▶ TASK: Retype the lines below exactly, but only those from the line that has "C10: 470nF (N11, N17) -> 2.2uF (N11, N17)" through the line that has "U1: TLC555 -> SA555". Omit every picture.

▶ DATASET EXTRACT:

((

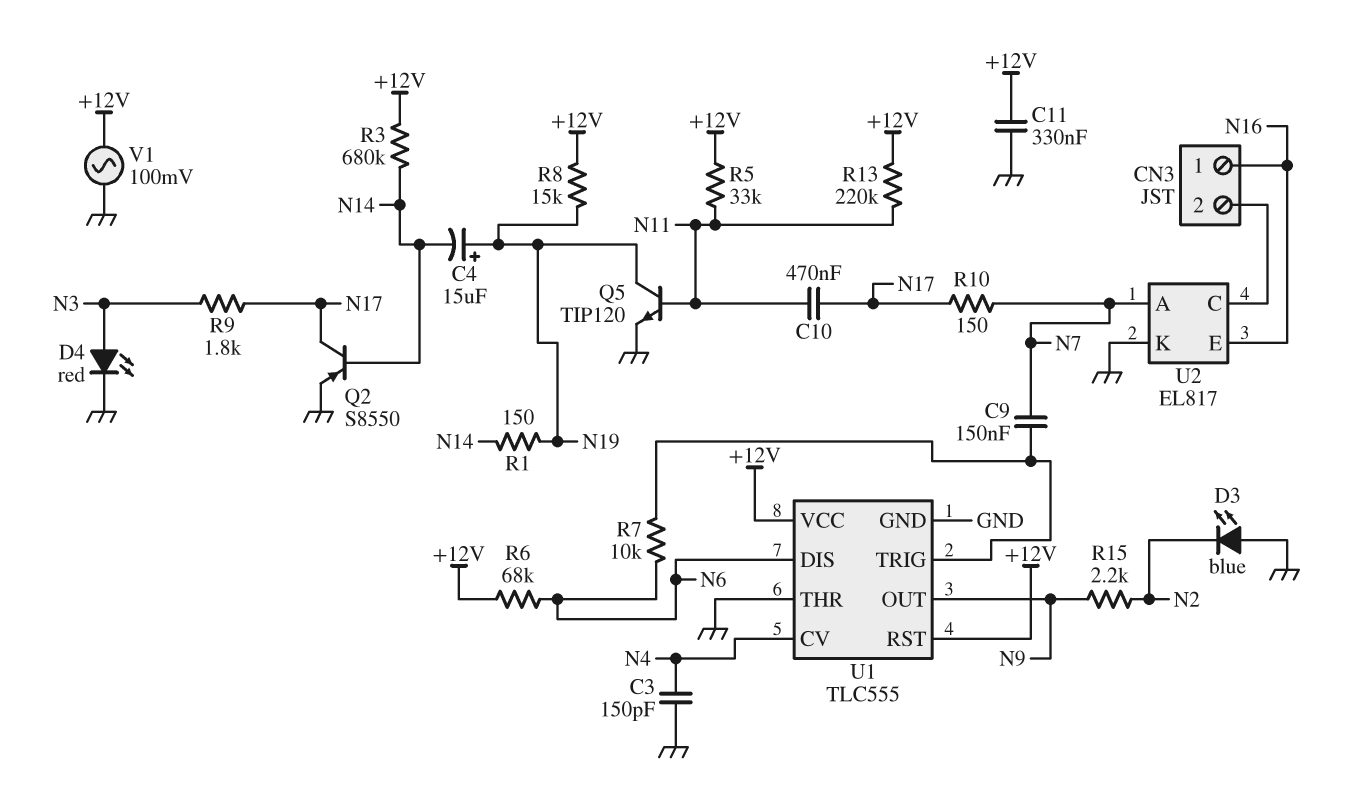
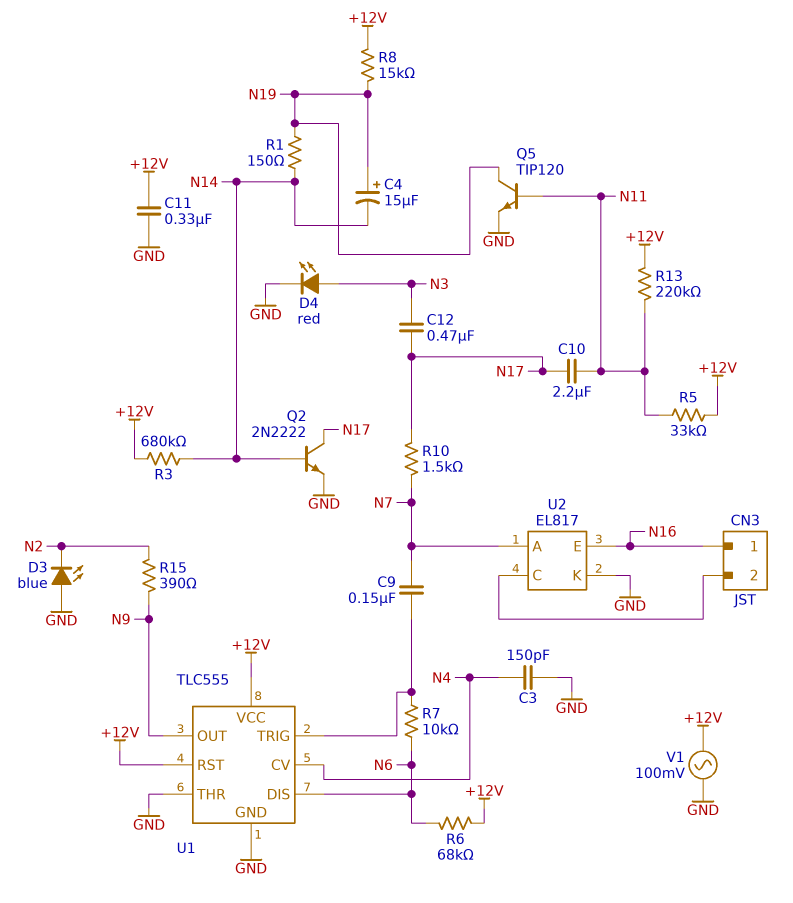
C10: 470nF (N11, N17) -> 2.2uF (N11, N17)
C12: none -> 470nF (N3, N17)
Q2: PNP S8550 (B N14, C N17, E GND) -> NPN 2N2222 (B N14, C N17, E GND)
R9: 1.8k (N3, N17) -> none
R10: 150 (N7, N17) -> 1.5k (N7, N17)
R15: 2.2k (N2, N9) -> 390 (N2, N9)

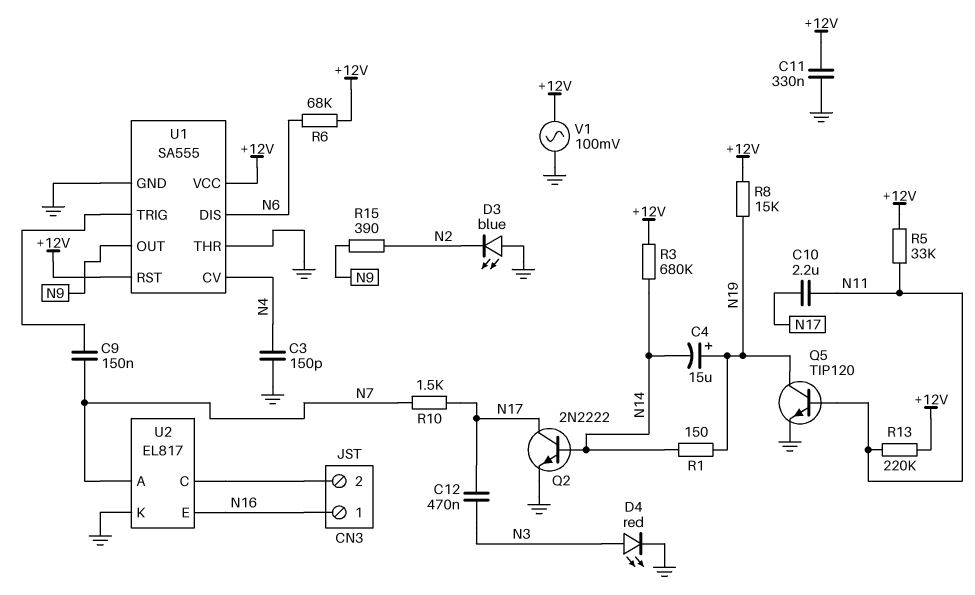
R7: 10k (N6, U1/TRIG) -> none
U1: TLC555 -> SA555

))
((

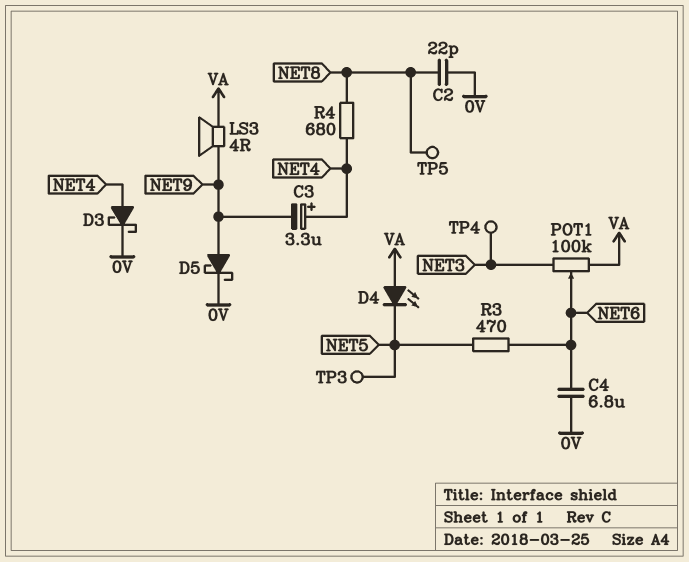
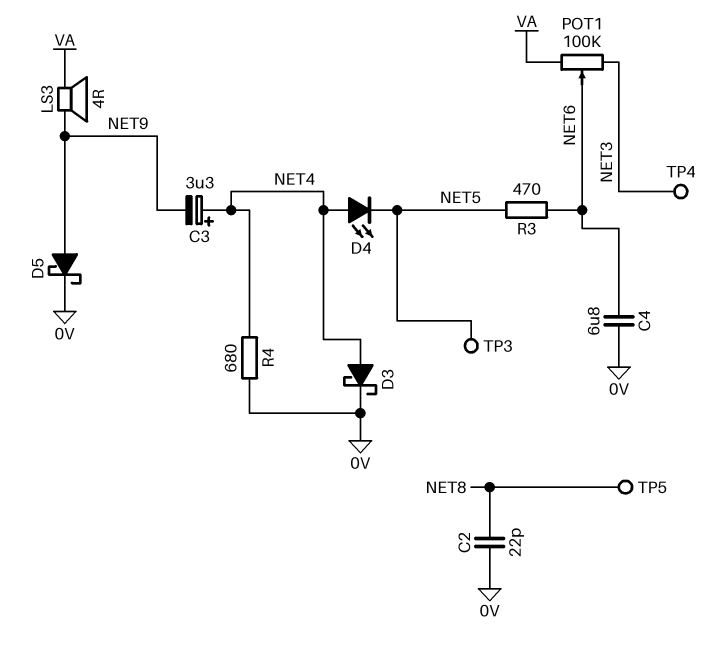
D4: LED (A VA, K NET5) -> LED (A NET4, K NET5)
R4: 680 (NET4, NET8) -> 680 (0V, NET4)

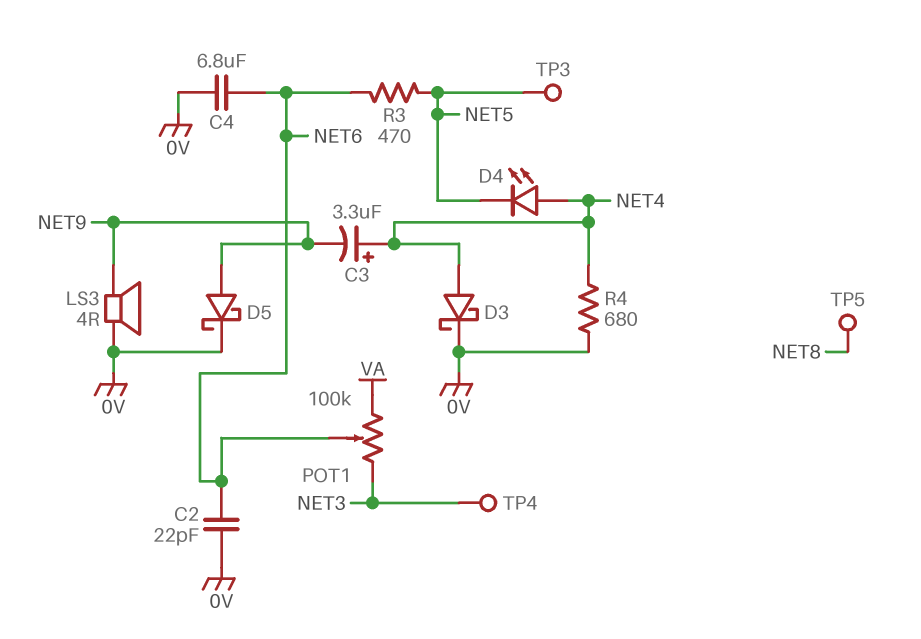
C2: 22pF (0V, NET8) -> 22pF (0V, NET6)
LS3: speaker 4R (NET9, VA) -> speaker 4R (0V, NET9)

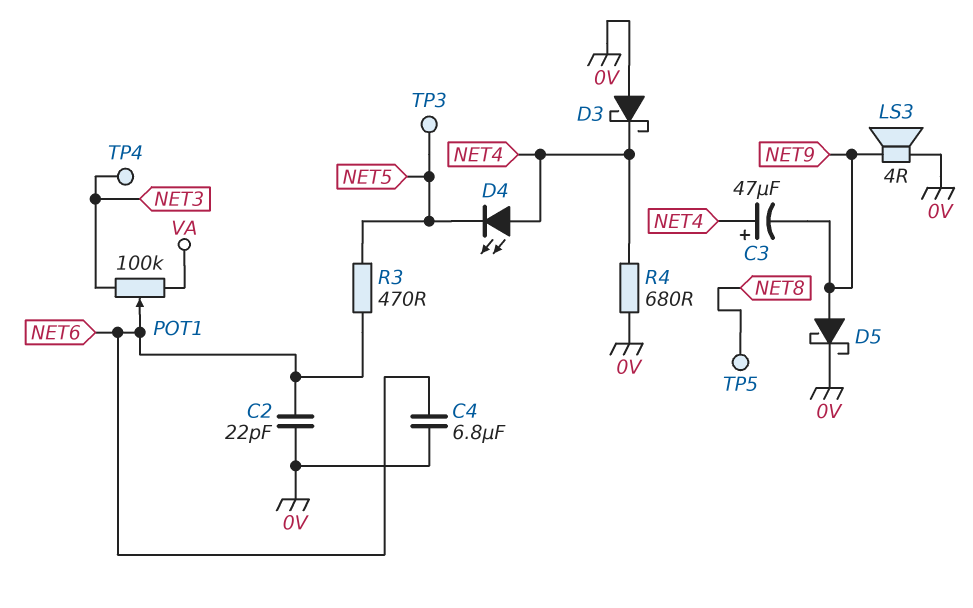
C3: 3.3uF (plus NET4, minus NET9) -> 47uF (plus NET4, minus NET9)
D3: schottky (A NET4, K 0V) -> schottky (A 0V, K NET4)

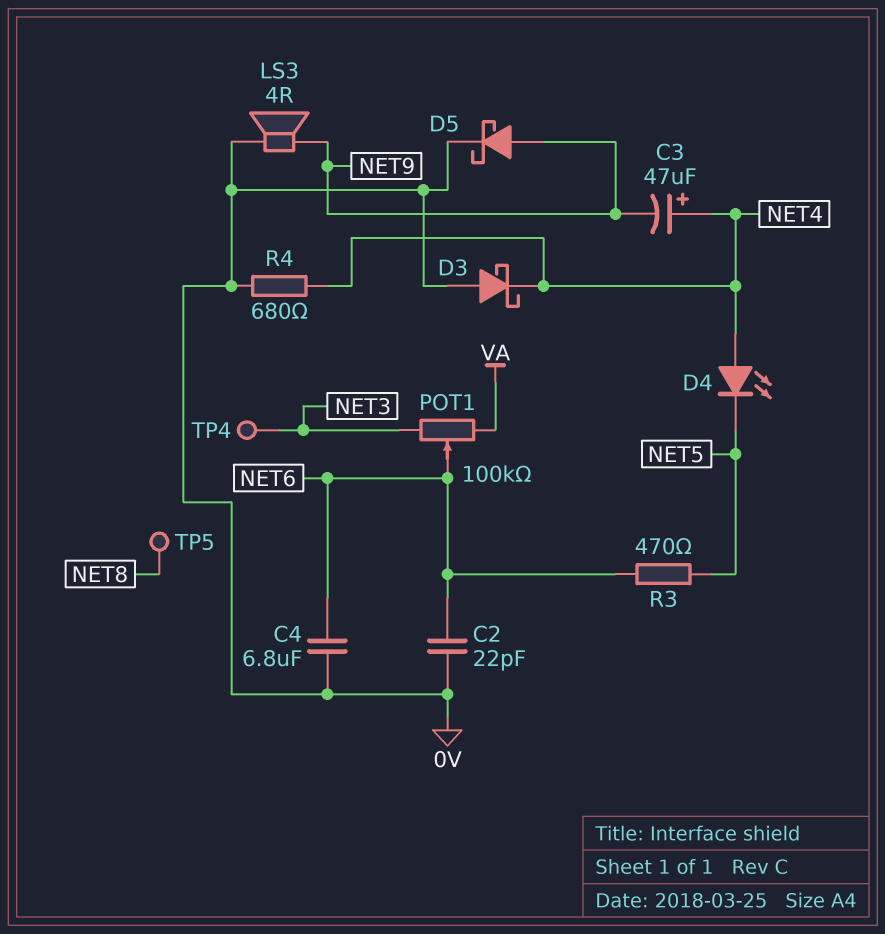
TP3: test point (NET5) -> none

))

▶ RESPONSE TO THE TASK:
C10: 470nF (N11, N17) -> 2.2uF (N11, N17)
C12: none -> 470nF (N3, N17)
Q2: PNP S8550 (B N14, C N17, E GND) -> NPN 2N2222 (B N14, C N17, E GND)
R9: 1.8k (N3, N17) -> none
R10: 150 (N7, N17) -> 1.5k (N7, N17)
R15: 2.2k (N2, N9) -> 390 (N2, N9)

R7: 10k (N6, U1/TRIG) -> none
U1: TLC555 -> SA555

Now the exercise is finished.